▶ **Task to complete**: A faithful transcription of all the data, images excluded, is the required answer.

▶ **Data for processing**:
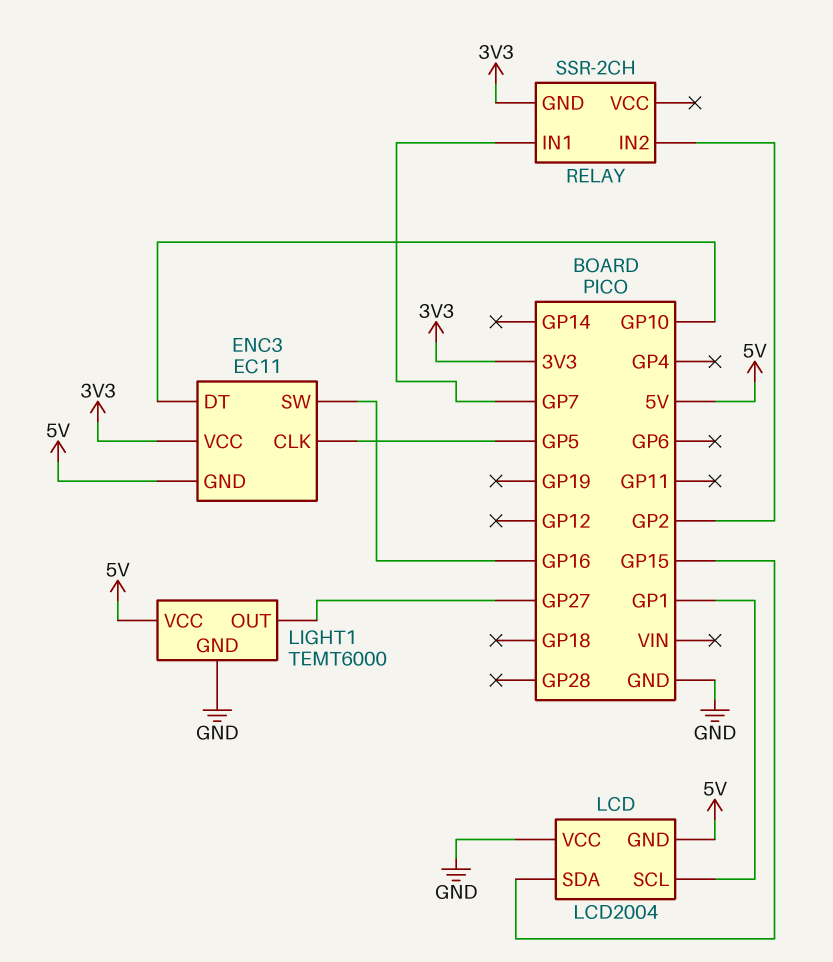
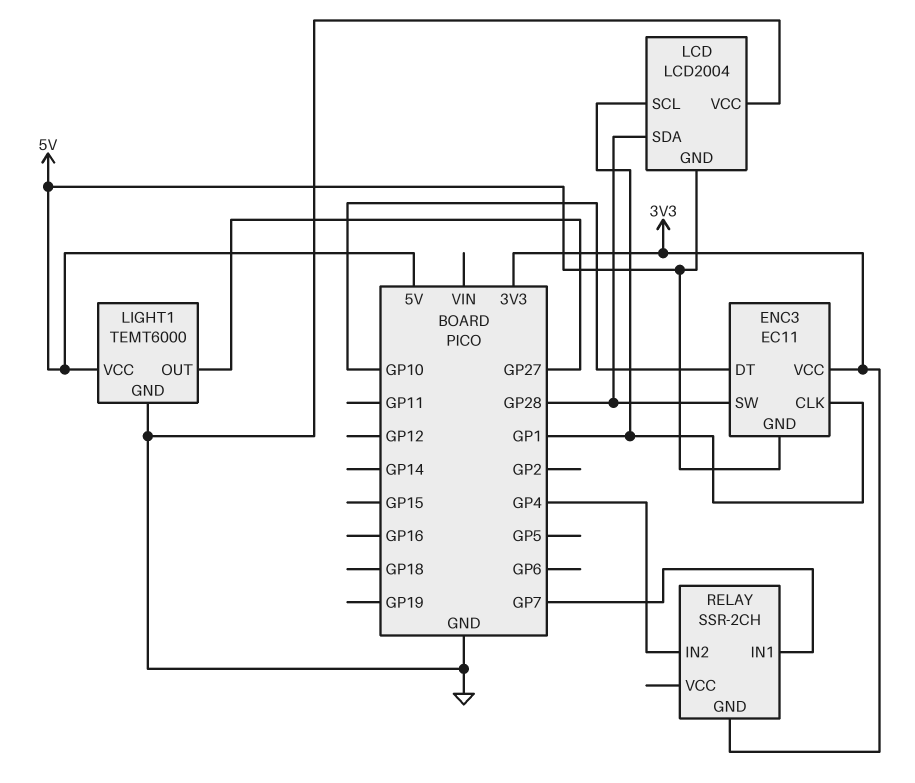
ENC3 pin CLK: GP5 -> GP1
ENC3 pin SW: GP16 -> GP28
LCD pin SDA: GP15 -> GP28
RELAY pin IN2: GP2 -> GP4

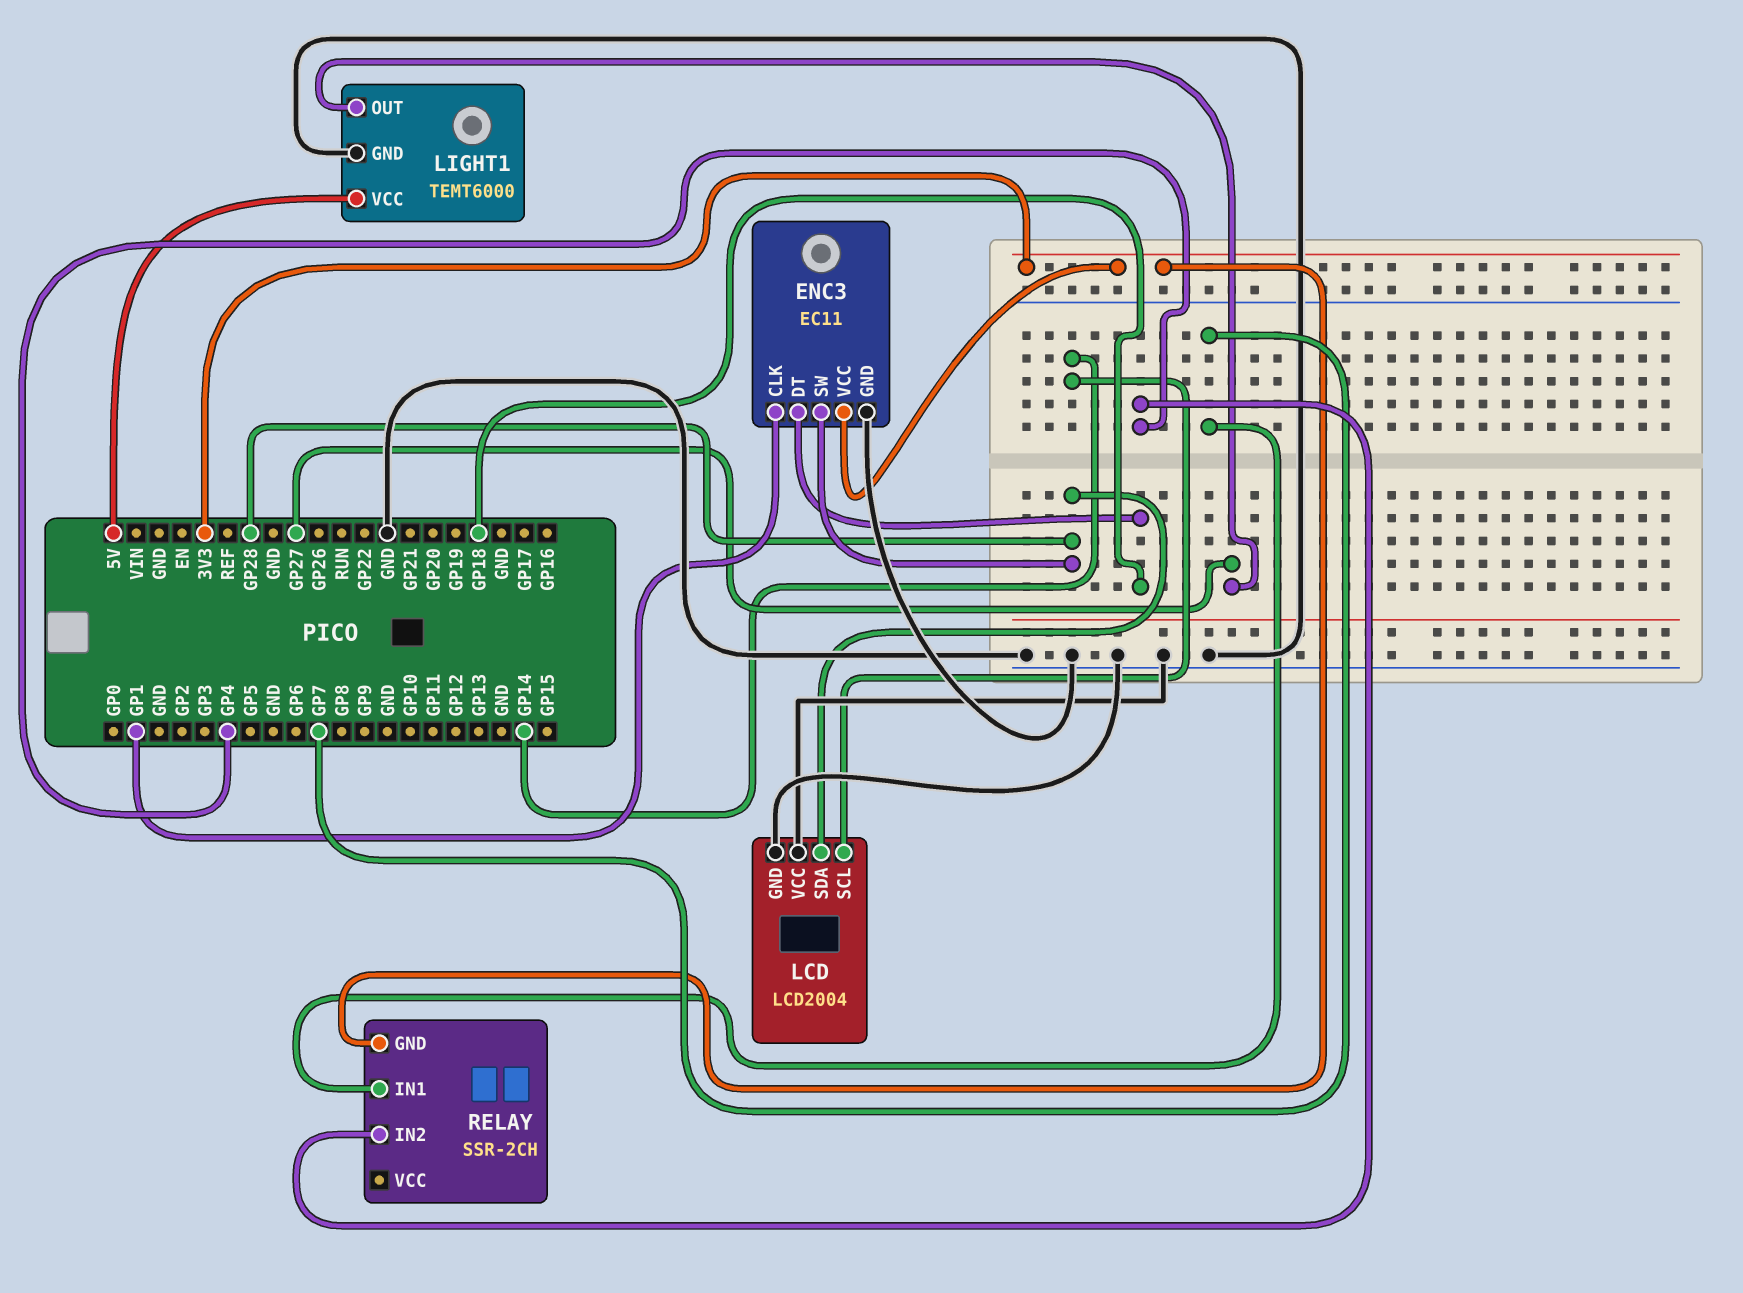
ENC3 pin DT: GP10 -> GP18
ENC3 pin GND: 5V -> GND
LCD pin GND: 5V -> GND
LCD pin SCL: GP1 -> GP14

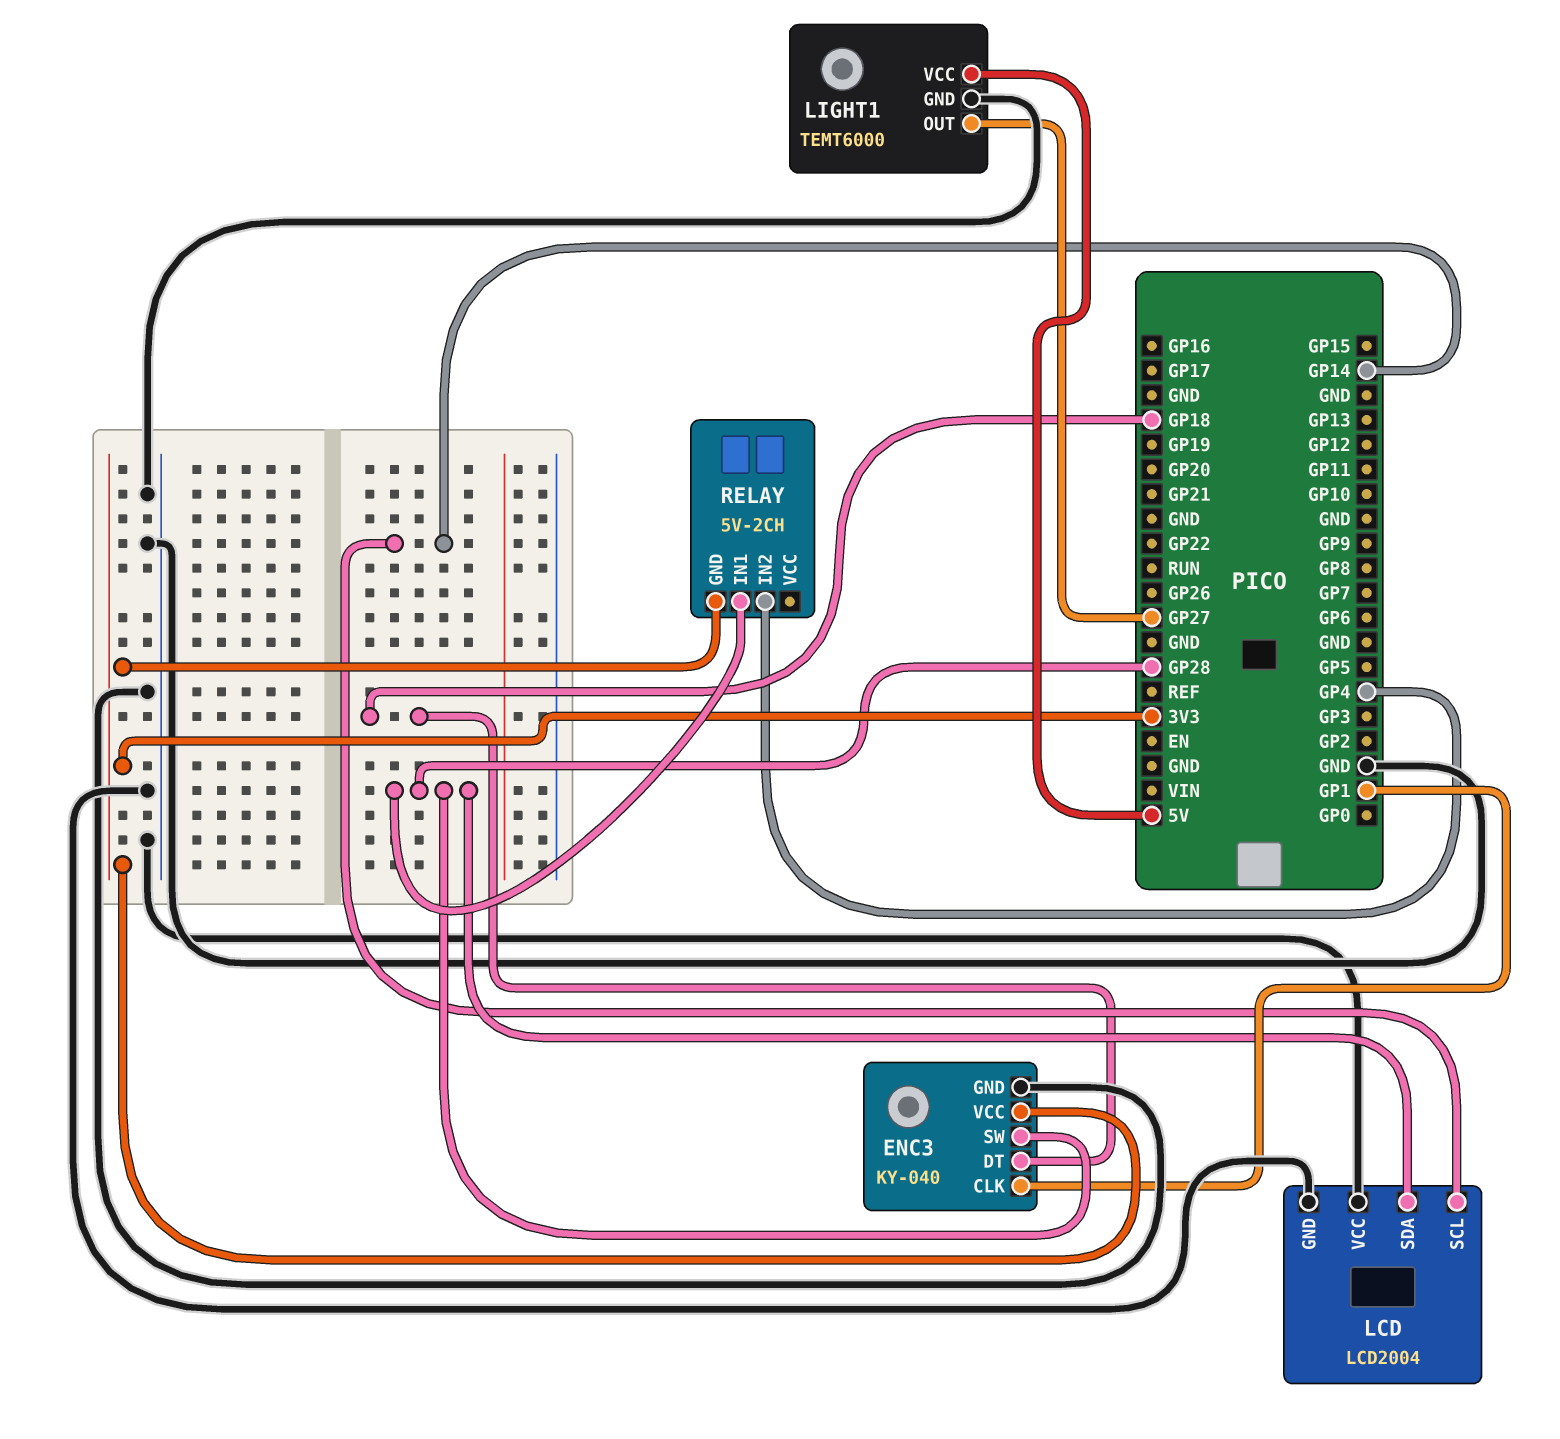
ENC3: EC11 -> KY-040
RELAY: SSR-2CH -> 5V-2CH
RELAY pin IN1: GP7 -> GP28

▶ **Task output**:
ENC3 pin CLK: GP5 -> GP1
ENC3 pin SW: GP16 -> GP28
LCD pin SDA: GP15 -> GP28
RELAY pin IN2: GP2 -> GP4

ENC3 pin DT: GP10 -> GP18
ENC3 pin GND: 5V -> GND
LCD pin GND: 5V -> GND
LCD pin SCL: GP1 -> GP14

ENC3: EC11 -> KY-040
RELAY: SSR-2CH -> 5V-2CH
RELAY pin IN1: GP7 -> GP28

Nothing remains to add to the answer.